*Problem requirements:*
Among the entries below, copy only the span from the line containing "camera_right=165 camera_up=0" through the line containing "camera_right=-65 camera_up=0". Do so exactly, and skip the pictures.

*Supplied material:*
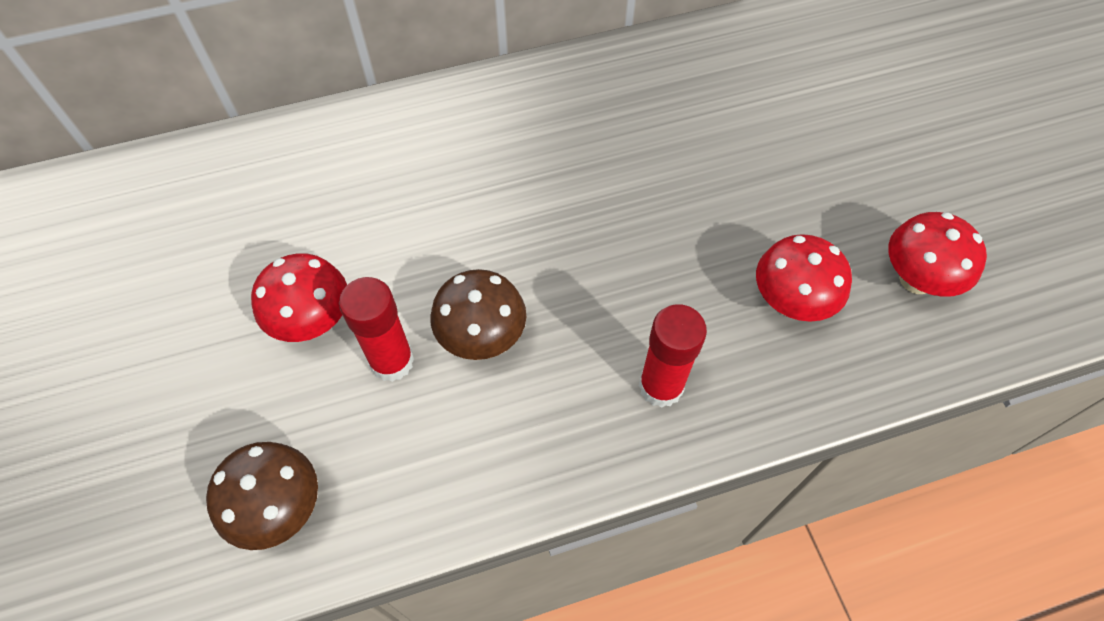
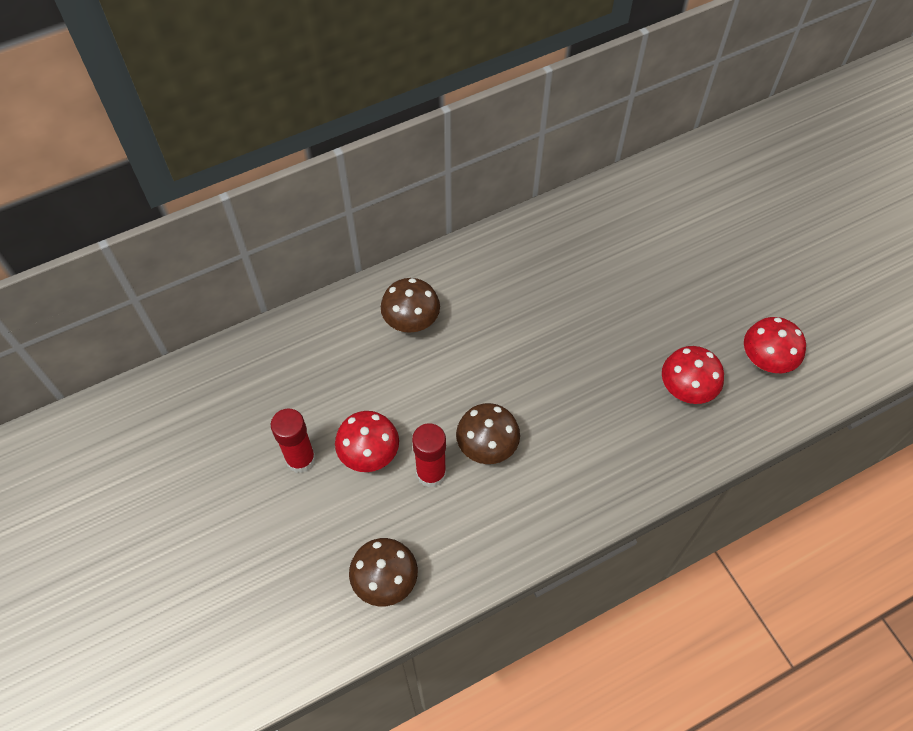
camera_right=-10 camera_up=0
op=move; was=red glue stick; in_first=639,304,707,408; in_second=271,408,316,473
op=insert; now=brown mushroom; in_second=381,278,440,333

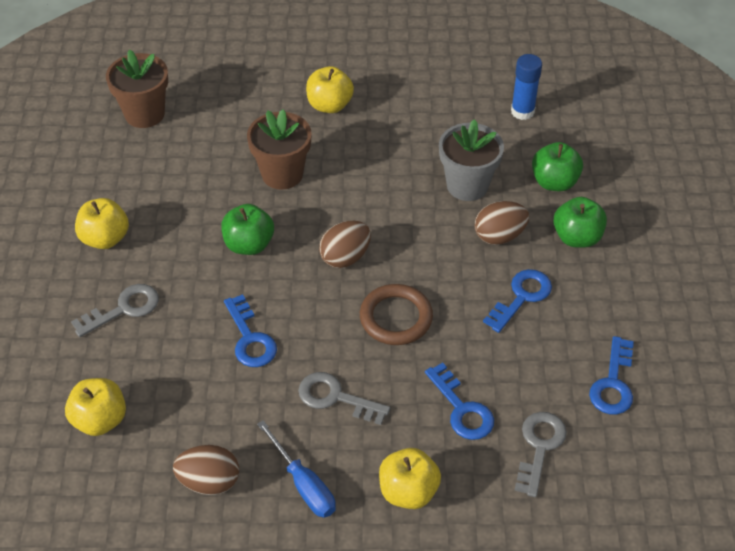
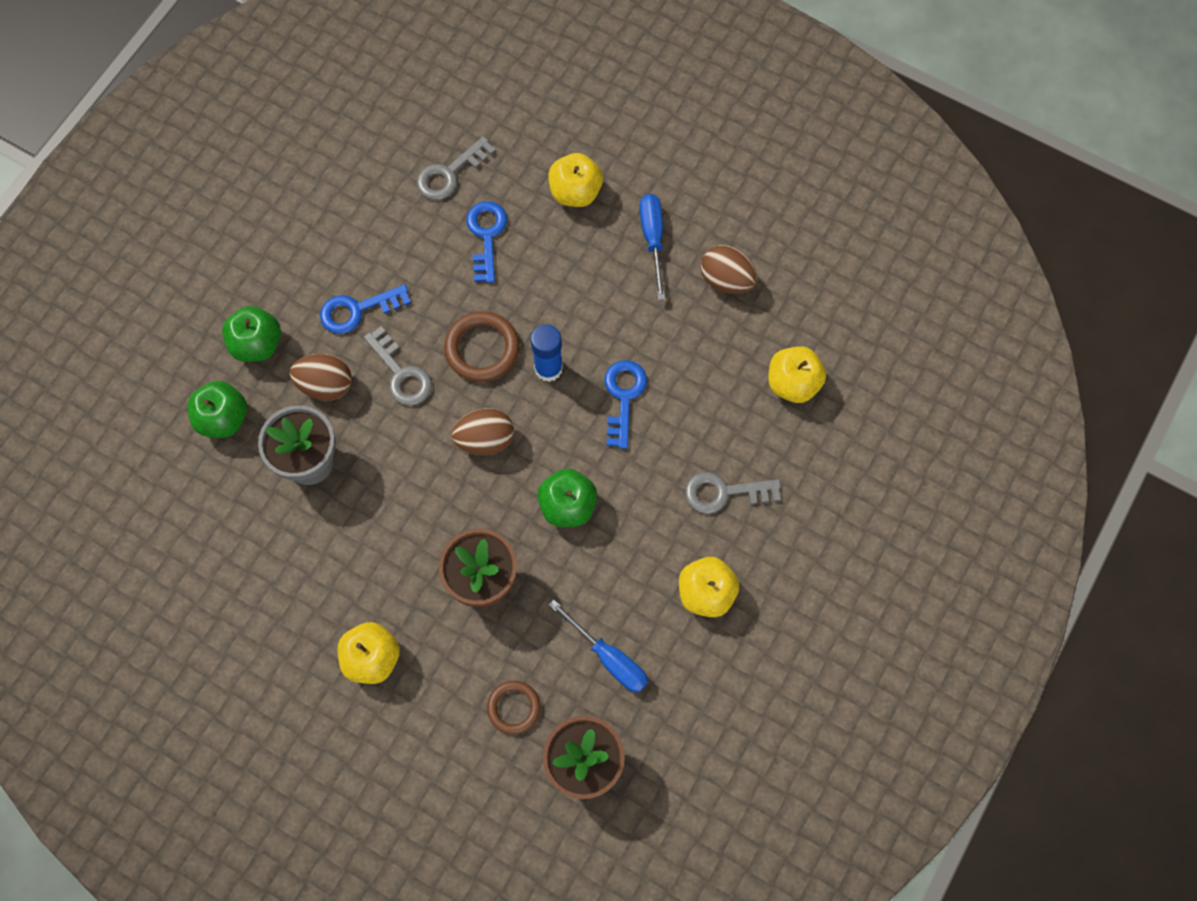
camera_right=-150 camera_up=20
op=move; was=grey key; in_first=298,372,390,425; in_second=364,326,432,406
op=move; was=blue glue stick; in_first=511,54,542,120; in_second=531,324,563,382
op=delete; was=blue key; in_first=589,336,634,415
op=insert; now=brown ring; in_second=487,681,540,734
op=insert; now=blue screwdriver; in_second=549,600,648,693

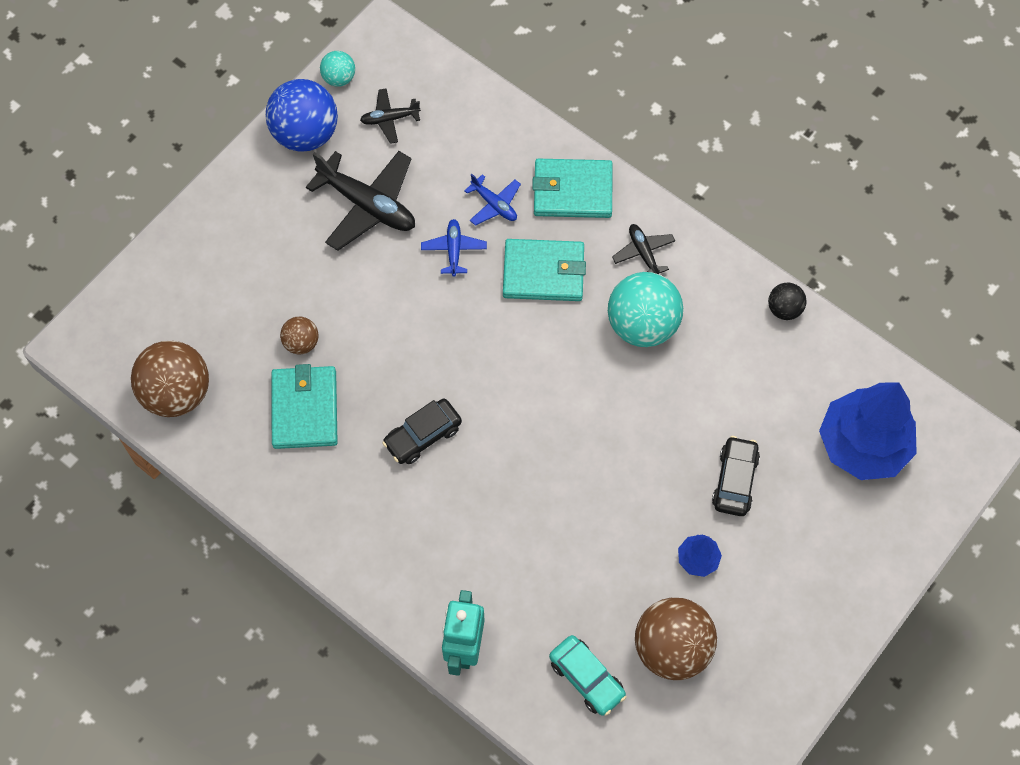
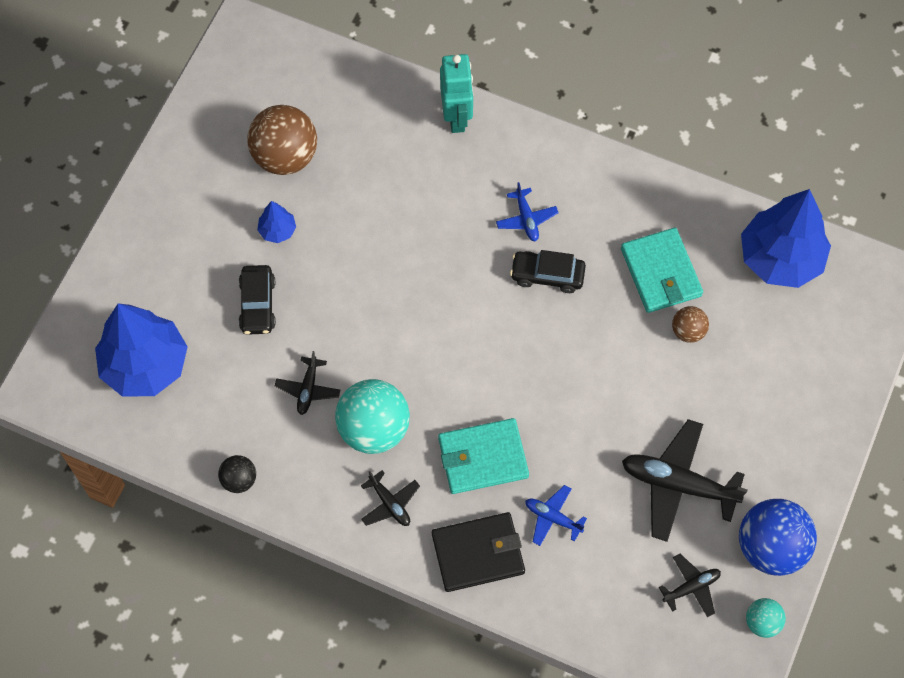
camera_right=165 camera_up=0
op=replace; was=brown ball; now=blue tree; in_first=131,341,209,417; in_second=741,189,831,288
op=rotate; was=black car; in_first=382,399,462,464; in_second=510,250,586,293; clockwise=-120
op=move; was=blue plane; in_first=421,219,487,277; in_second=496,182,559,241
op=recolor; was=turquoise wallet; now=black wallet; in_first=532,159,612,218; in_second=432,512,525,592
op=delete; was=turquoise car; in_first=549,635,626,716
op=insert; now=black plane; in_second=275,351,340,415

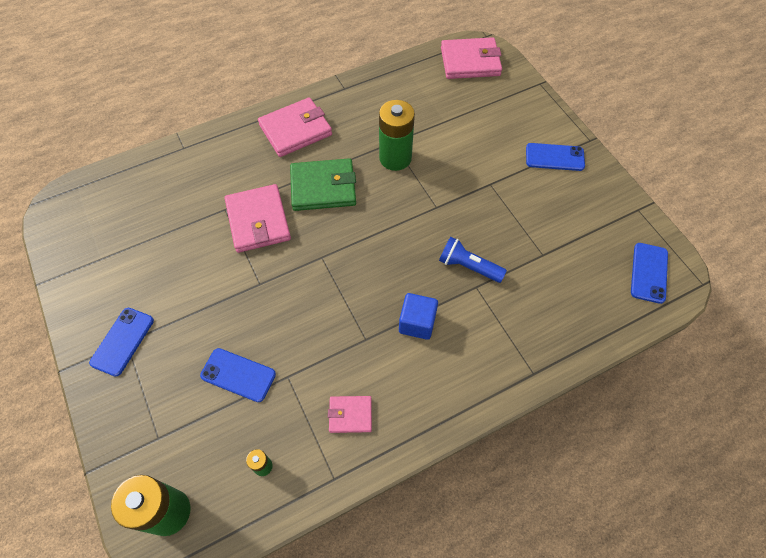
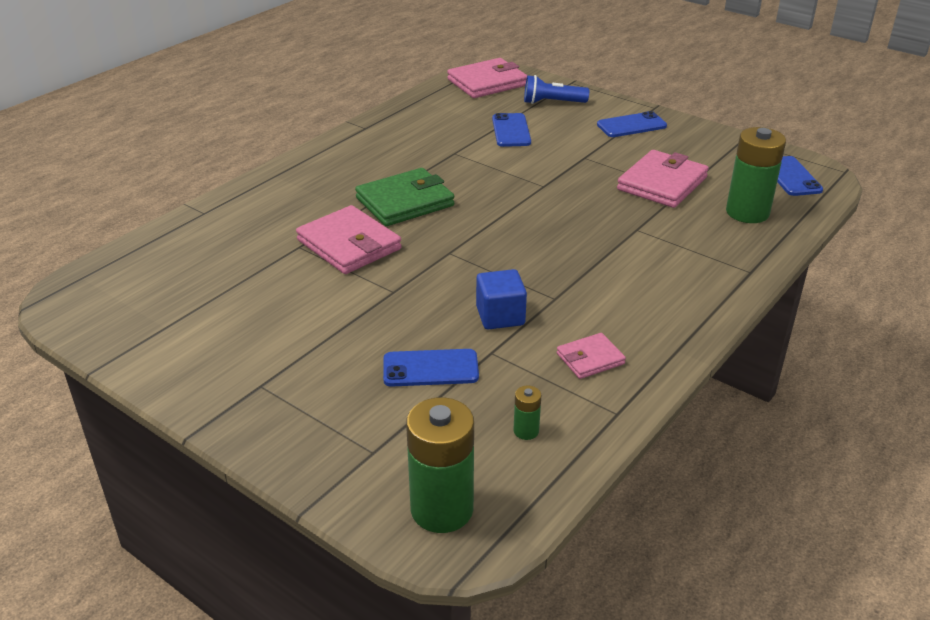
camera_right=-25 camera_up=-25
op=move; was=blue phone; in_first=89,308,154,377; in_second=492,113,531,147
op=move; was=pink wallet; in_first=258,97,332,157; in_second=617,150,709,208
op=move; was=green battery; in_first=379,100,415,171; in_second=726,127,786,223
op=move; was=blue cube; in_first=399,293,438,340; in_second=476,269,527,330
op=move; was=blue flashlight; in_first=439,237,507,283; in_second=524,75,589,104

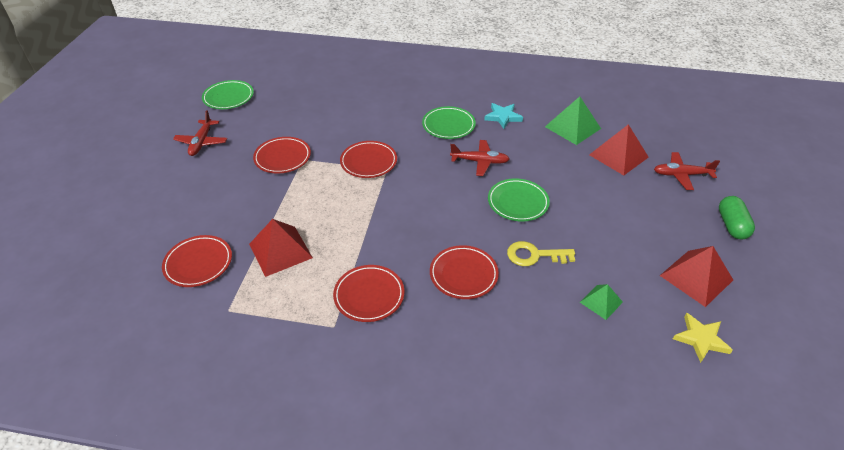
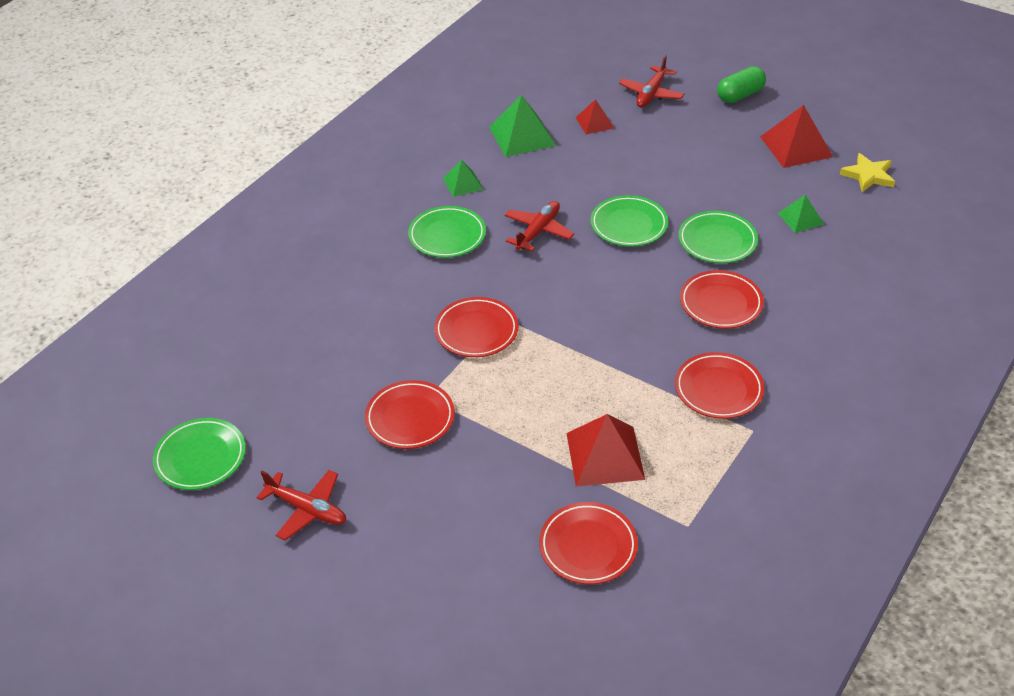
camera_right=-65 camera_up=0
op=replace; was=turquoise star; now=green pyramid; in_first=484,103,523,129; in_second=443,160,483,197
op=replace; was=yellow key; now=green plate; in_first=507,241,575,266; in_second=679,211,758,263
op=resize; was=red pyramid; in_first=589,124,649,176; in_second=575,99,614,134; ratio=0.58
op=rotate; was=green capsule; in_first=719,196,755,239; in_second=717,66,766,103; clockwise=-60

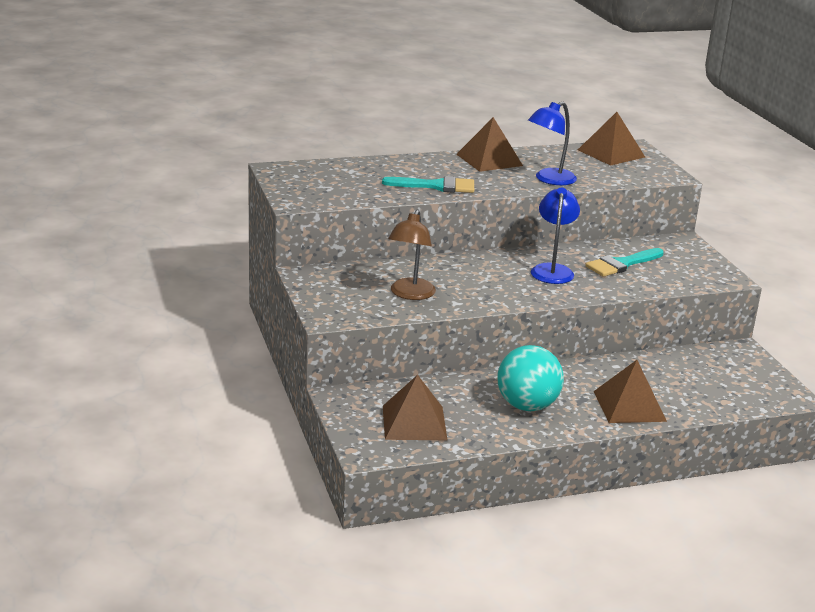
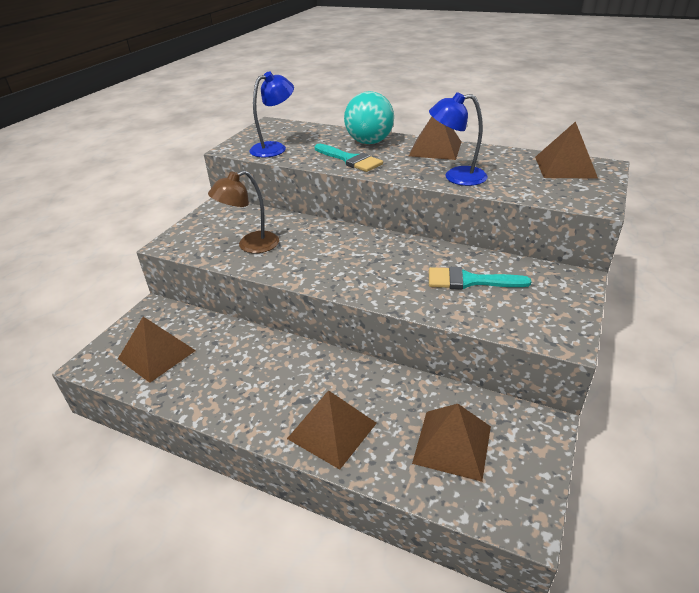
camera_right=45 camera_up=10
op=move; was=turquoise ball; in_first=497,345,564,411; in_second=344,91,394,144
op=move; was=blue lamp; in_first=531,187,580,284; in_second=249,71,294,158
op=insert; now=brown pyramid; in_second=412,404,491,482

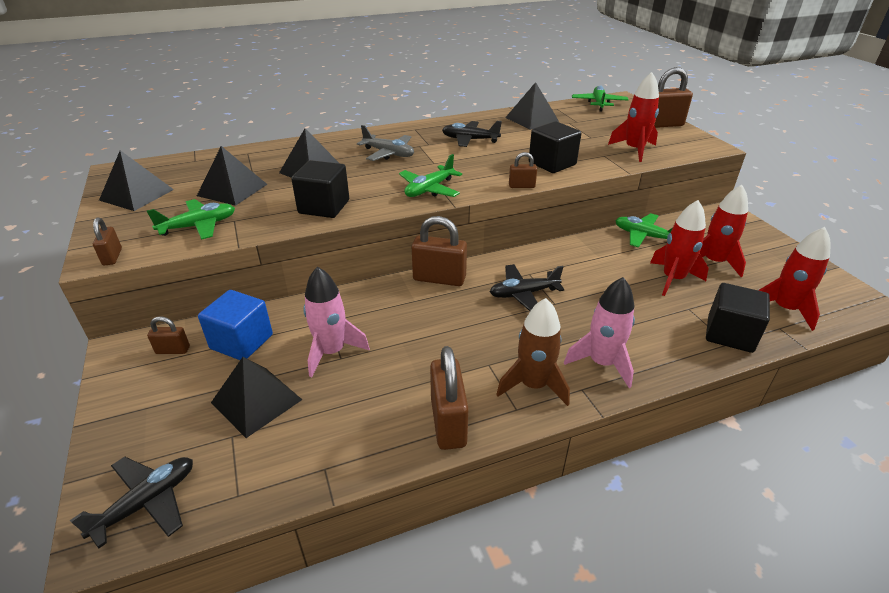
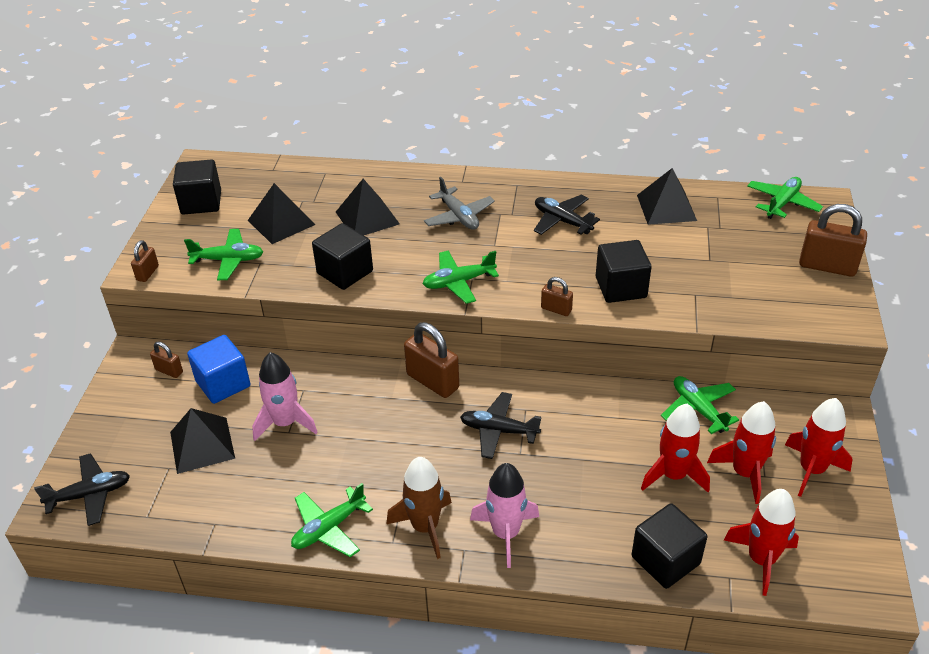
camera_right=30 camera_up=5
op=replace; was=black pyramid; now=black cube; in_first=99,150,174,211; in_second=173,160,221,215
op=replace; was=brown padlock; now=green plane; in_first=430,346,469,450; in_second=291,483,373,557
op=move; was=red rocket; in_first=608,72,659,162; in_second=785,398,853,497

*Answer to this problem:*
camera_right=165 camera_up=0
op=replace; was=brown ball; now=blue tree; in_first=131,341,209,417; in_second=741,189,831,288
op=rotate; was=black car; in_first=382,399,462,464; in_second=510,250,586,293; clockwise=-120
op=move; was=blue plane; in_first=421,219,487,277; in_second=496,182,559,241
op=recolor; was=turquoise wallet; now=black wallet; in_first=532,159,612,218; in_second=432,512,525,592
op=delete; was=turquoise car; in_first=549,635,626,716
op=insert; now=black plane; in_second=275,351,340,415

camera_right=-25 camera_up=-25
op=move; was=blue phone; in_first=89,308,154,377; in_second=492,113,531,147
op=move; was=pink wallet; in_first=258,97,332,157; in_second=617,150,709,208
op=move; was=green battery; in_first=379,100,415,171; in_second=726,127,786,223
op=move; was=blue cube; in_first=399,293,438,340; in_second=476,269,527,330
op=move; was=blue flashlight; in_first=439,237,507,283; in_second=524,75,589,104

camera_right=-65 camera_up=0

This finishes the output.